Prompt: Only lines containing the word "green" belong in the answer; copy each one from the records.

Provided entries:
■ ■ ■ ■

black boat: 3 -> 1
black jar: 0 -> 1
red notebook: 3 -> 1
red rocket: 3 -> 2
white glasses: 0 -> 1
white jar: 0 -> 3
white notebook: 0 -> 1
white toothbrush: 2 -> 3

■ ■ ■ ■

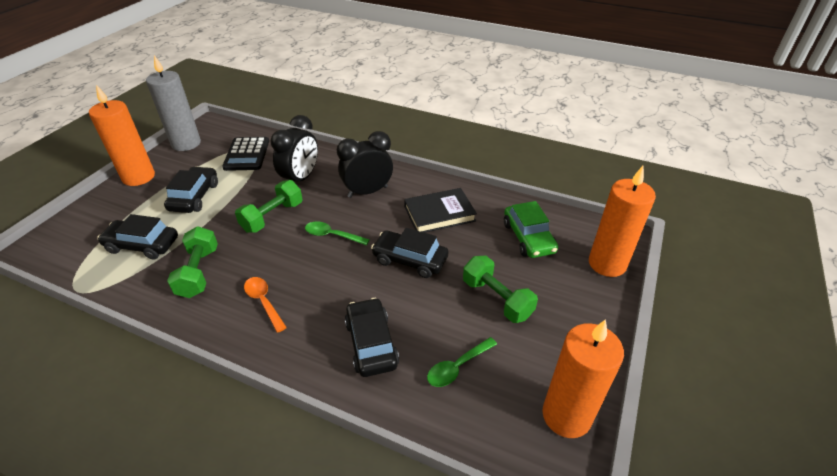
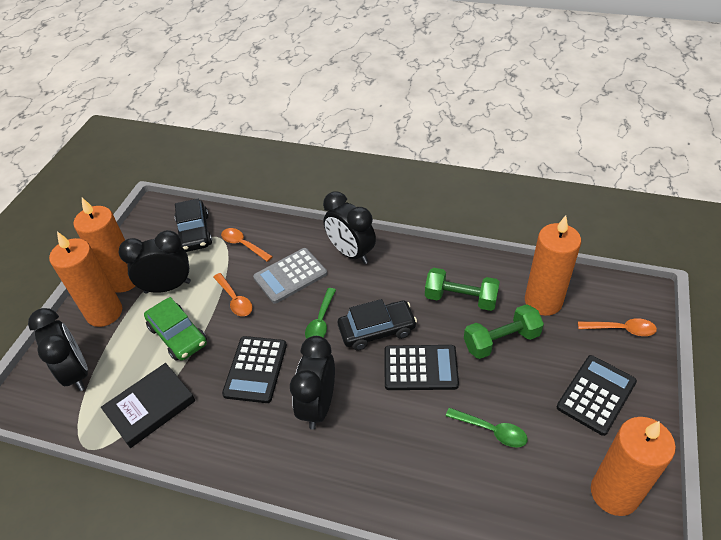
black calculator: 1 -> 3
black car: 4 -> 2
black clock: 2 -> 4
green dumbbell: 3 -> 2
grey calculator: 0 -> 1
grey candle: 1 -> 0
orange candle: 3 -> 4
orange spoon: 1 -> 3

■ ■ ■ ■

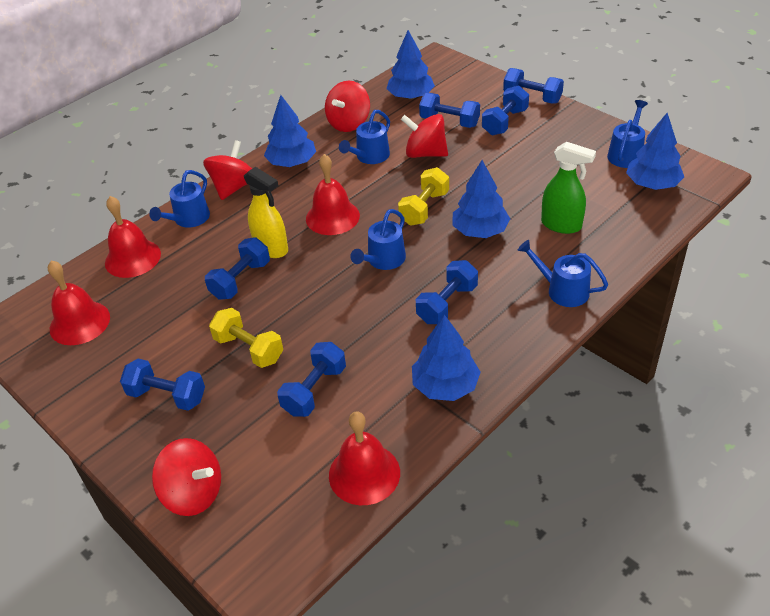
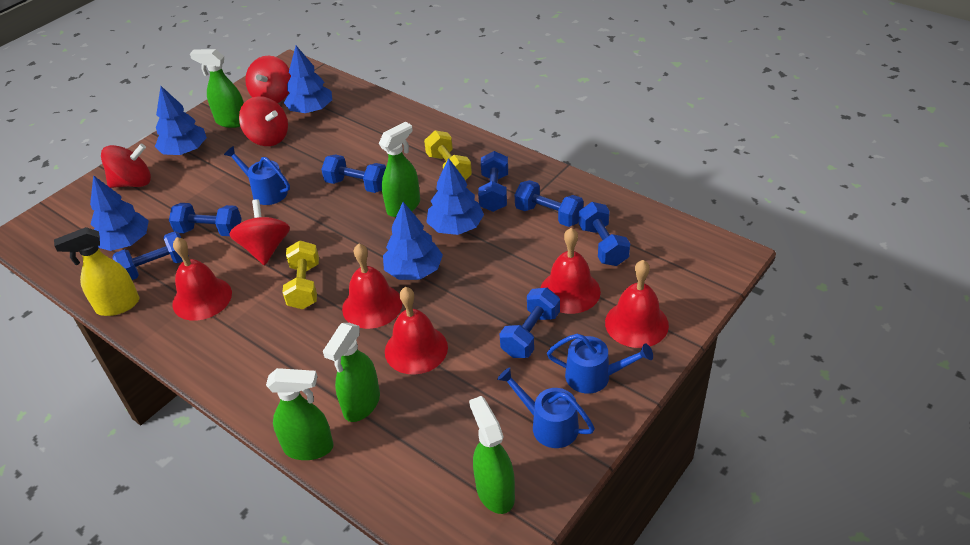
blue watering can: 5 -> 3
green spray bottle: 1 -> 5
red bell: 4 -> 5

■ ■ ■ ■

Response:
green dumbbell: 3 -> 2
green spray bottle: 1 -> 5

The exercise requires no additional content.